**TASK PROMPT:**
Once the line with "purple round brick H2:I3" is found, return it along with every line after it, exactly, through the end of the material.

**MATERIAL FOR THE TASK:**
* * * * *

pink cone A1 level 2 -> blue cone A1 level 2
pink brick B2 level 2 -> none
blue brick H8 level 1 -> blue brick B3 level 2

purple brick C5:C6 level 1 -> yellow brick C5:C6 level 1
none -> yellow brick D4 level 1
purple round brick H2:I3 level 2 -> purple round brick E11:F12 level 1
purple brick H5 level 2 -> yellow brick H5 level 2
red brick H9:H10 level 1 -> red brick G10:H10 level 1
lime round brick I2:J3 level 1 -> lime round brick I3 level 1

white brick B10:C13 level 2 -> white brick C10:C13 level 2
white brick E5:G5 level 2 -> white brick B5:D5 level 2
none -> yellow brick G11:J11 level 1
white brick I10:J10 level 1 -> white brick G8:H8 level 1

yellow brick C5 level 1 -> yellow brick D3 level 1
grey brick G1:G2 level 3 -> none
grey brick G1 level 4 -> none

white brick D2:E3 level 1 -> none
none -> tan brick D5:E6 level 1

* * * * *

**SOLUTION TO THE EXERCISE:**
purple round brick H2:I3 level 2 -> purple round brick E11:F12 level 1
purple brick H5 level 2 -> yellow brick H5 level 2
red brick H9:H10 level 1 -> red brick G10:H10 level 1
lime round brick I2:J3 level 1 -> lime round brick I3 level 1

white brick B10:C13 level 2 -> white brick C10:C13 level 2
white brick E5:G5 level 2 -> white brick B5:D5 level 2
none -> yellow brick G11:J11 level 1
white brick I10:J10 level 1 -> white brick G8:H8 level 1

yellow brick C5 level 1 -> yellow brick D3 level 1
grey brick G1:G2 level 3 -> none
grey brick G1 level 4 -> none

white brick D2:E3 level 1 -> none
none -> tan brick D5:E6 level 1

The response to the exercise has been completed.